/---
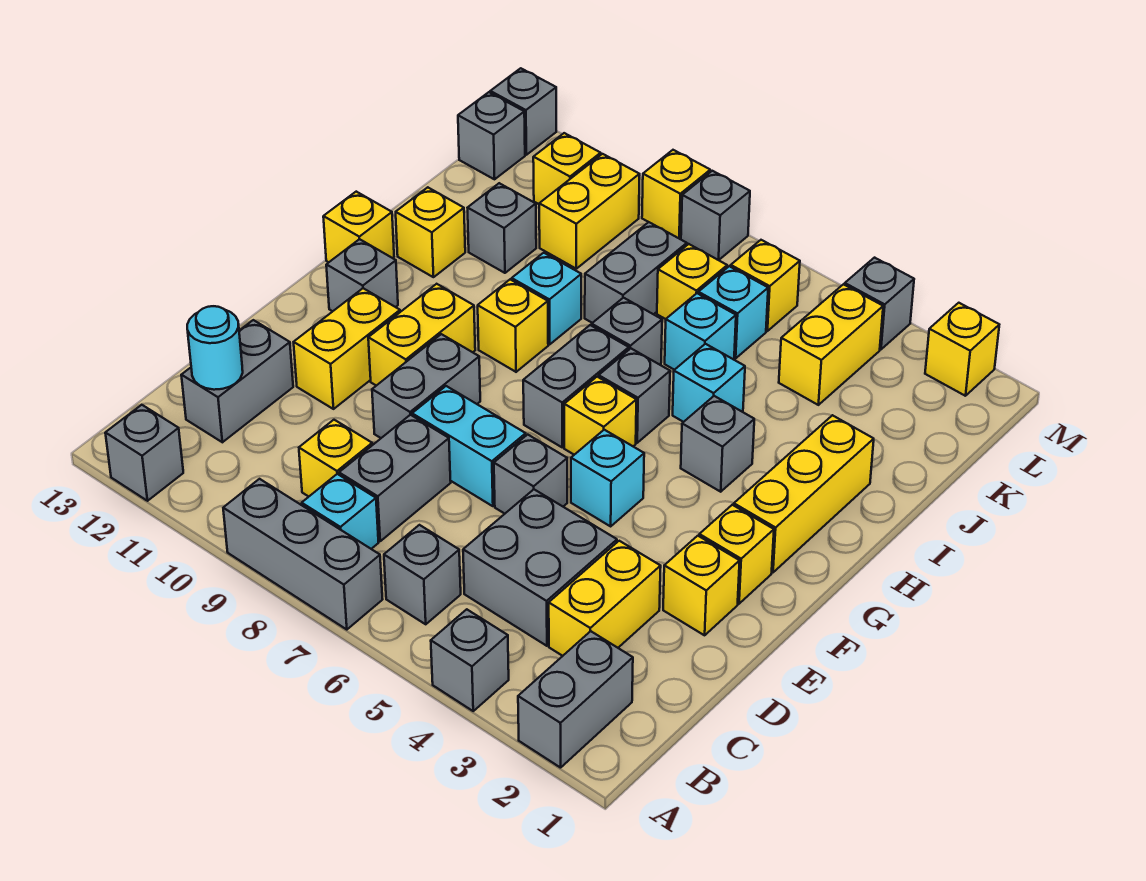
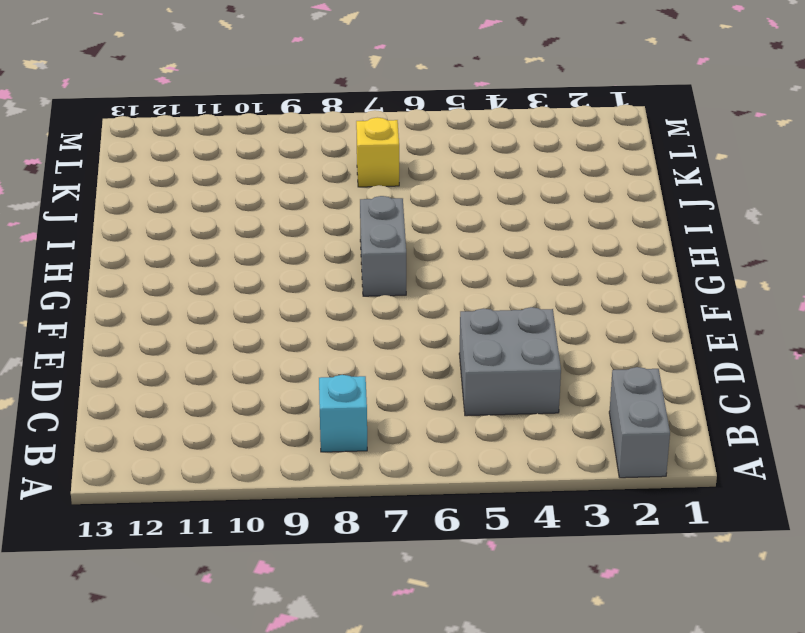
none -> grey brick A4 level 1
none -> grey brick A7:A9 level 1
none -> grey brick A12 level 1
none -> grey brick B6 level 1

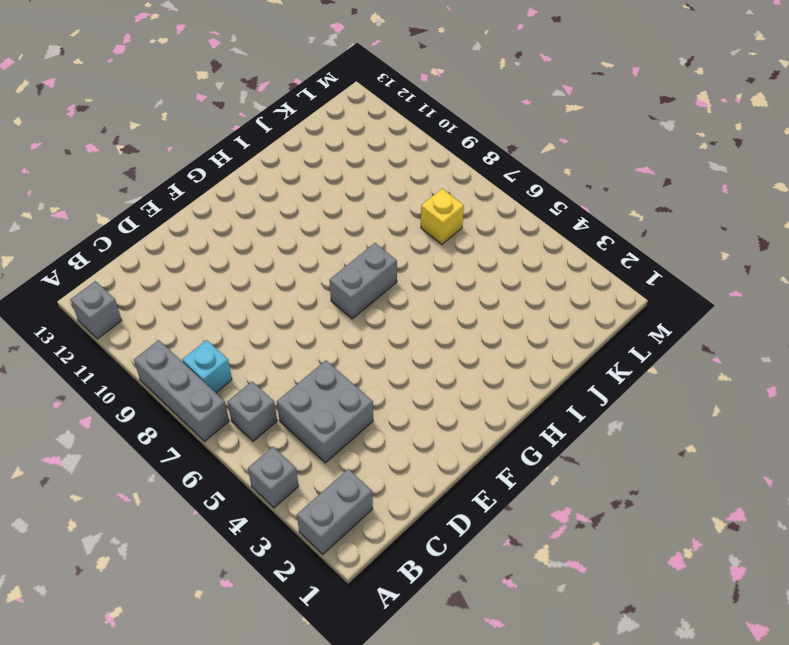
none -> yellow brick C3:D3 level 1
none -> grey brick C8:D8 level 1
none -> yellow brick C9 level 1
none -> grey brick C12:D12 level 1

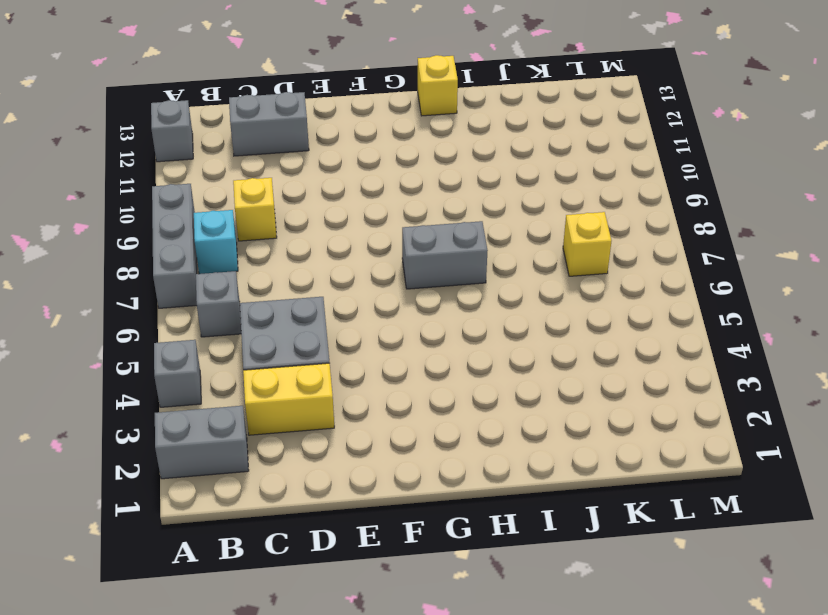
none -> grey brick C8:D8 level 1
none -> yellow brick E2 level 1
none -> grey brick E6 level 1
none -> cyan brick E7:E8 level 1

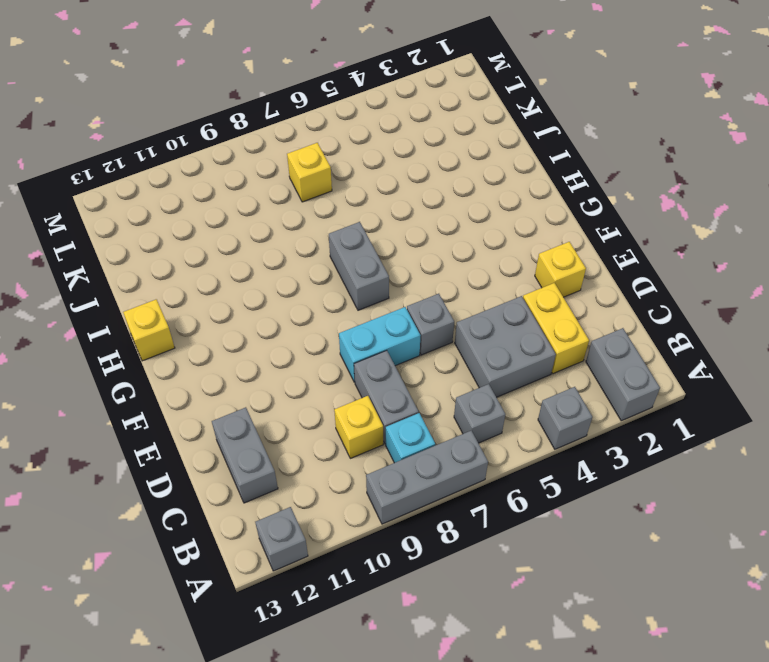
none -> grey brick E9:F9 level 1
none -> yellow brick E11:F11 level 1
none -> yellow brick F2 level 1
none -> cyan brick F5 level 1

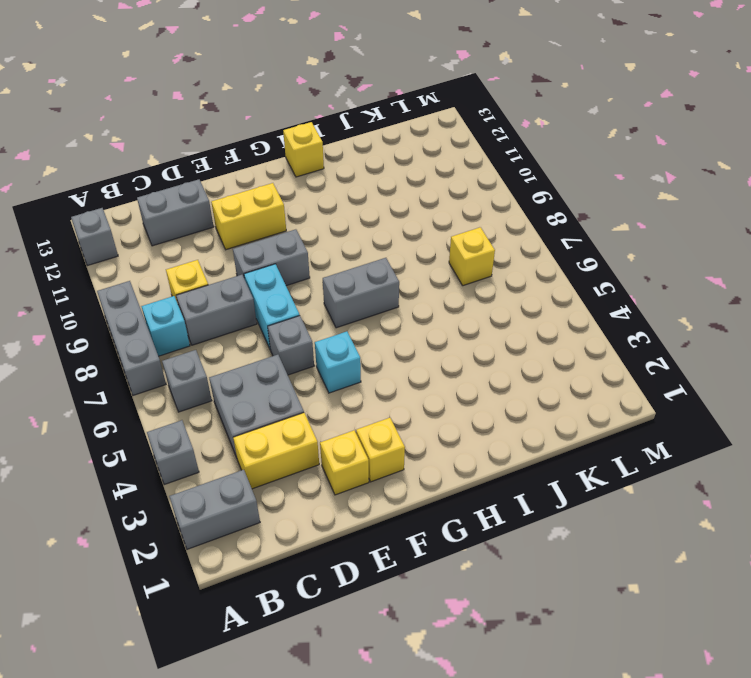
none -> yellow brick F10:G10 level 1
none -> yellow brick G2:I2 level 1
none -> yellow brick G6 level 1
none -> grey brick G12 level 1

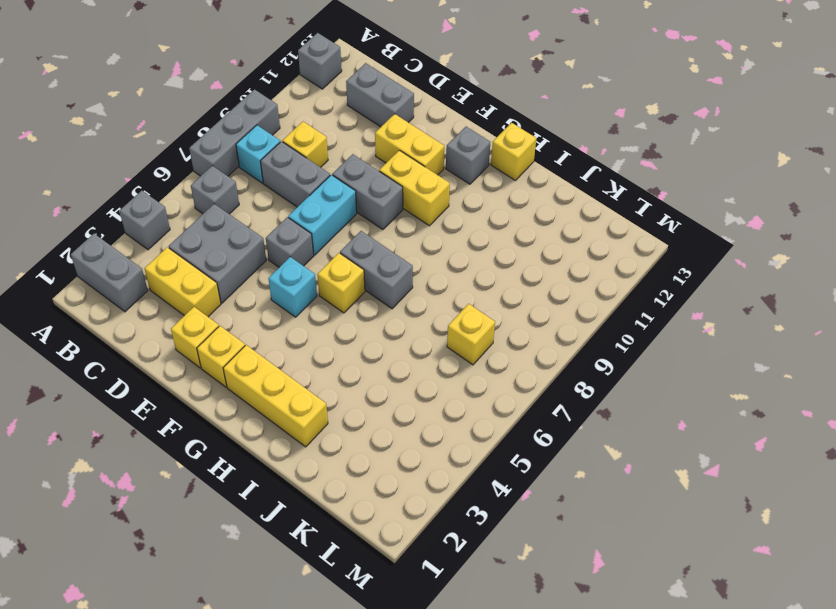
none -> grey brick H4 level 1
none -> grey brick H6 level 1
none -> yellow brick H9 level 1
none -> cyan brick I5 level 1

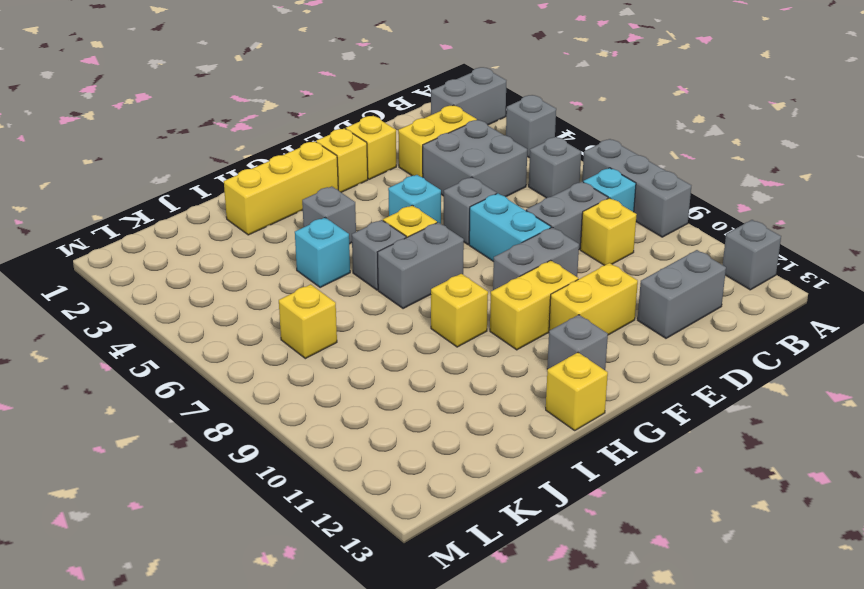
none -> grey brick I7 level 1
none -> cyan brick I9 level 1
none -> yellow brick I12 level 1
none -> cyan brick J6 level 1

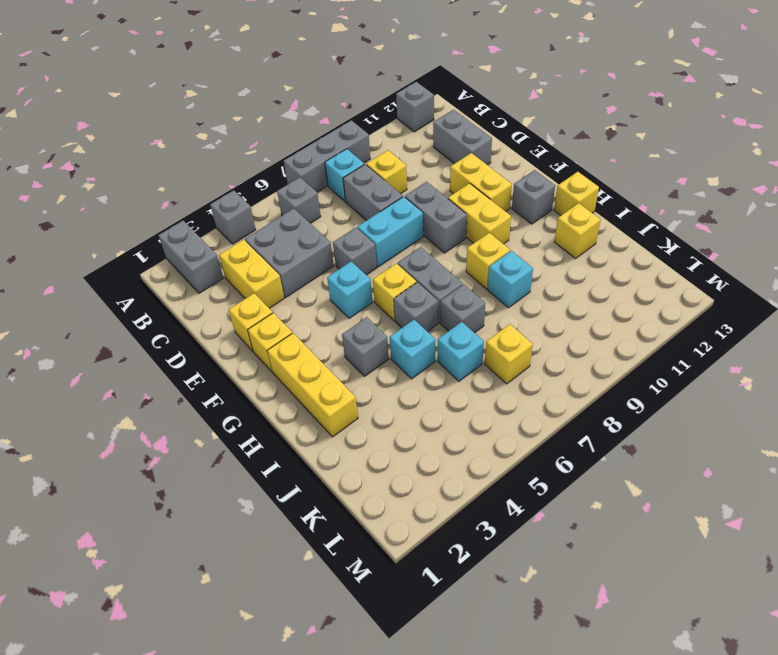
none -> grey brick J8:K8 level 1
none -> grey brick J11 level 1
none -> yellow brick K4:L4 level 1
none -> cyan brick K6 level 1

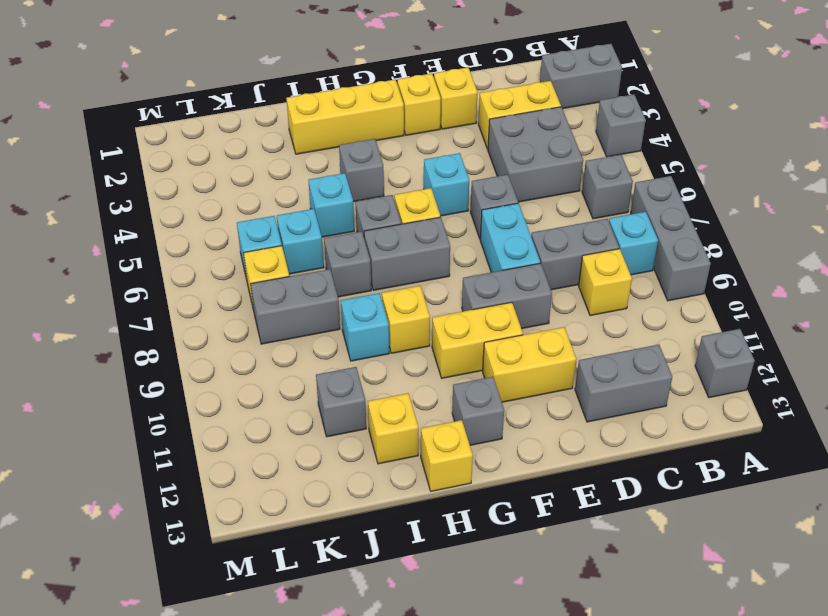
none -> yellow brick K4:L4 level 1
none -> yellow brick K10:L10 level 1
none -> yellow brick L6 level 1
none -> yellow brick L11 level 1

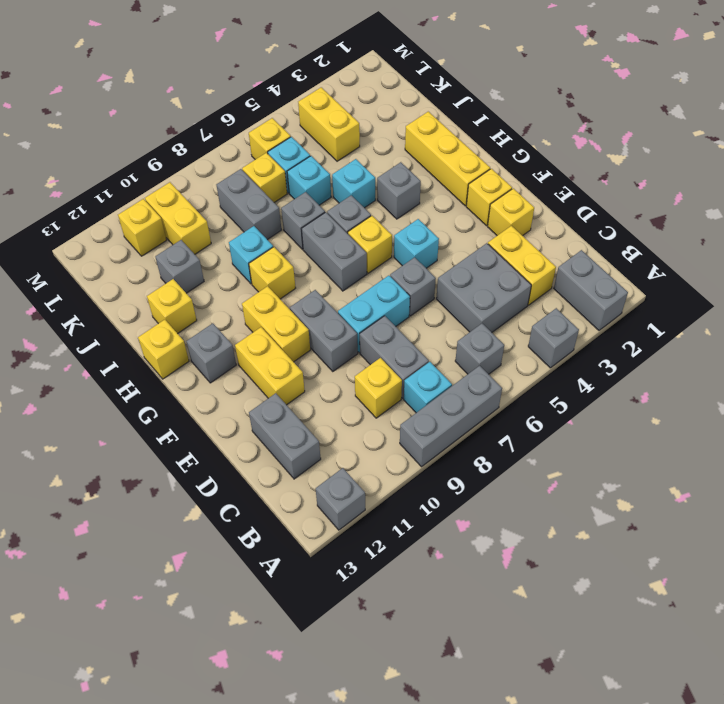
none -> grey brick L13 level 1
none -> yellow brick M2 level 1
none -> grey brick M4 level 1
none -> grey brick M8 level 1

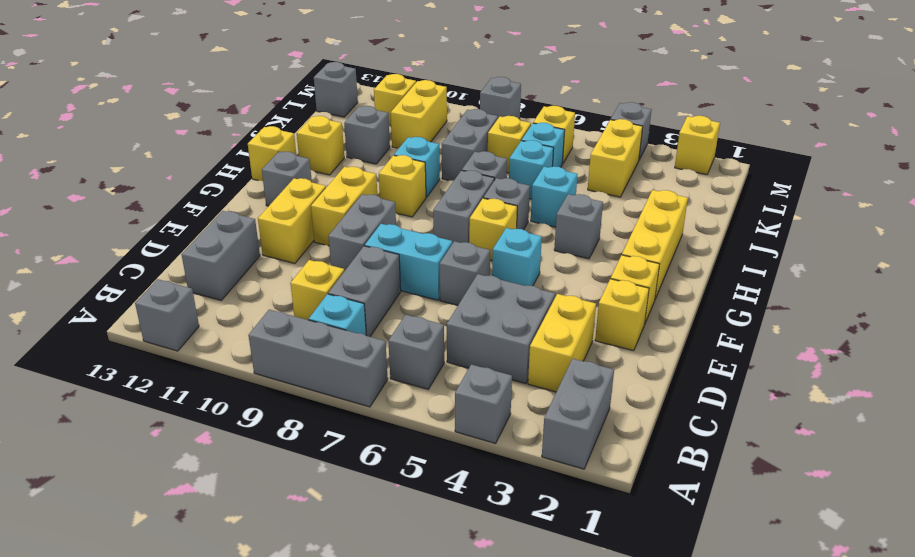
none -> yellow brick M9 level 1
none -> grey brick M13 level 1
none -> cyan round brick C12 level 2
\---
Task statement -
Lines with "cyan": copy every one of them from the listing above.

Solution for this exercise -
none -> cyan brick E7:E8 level 1
none -> cyan brick F5 level 1
none -> cyan brick I5 level 1
none -> cyan brick I9 level 1
none -> cyan brick J6 level 1
none -> cyan brick K6 level 1
none -> cyan round brick C12 level 2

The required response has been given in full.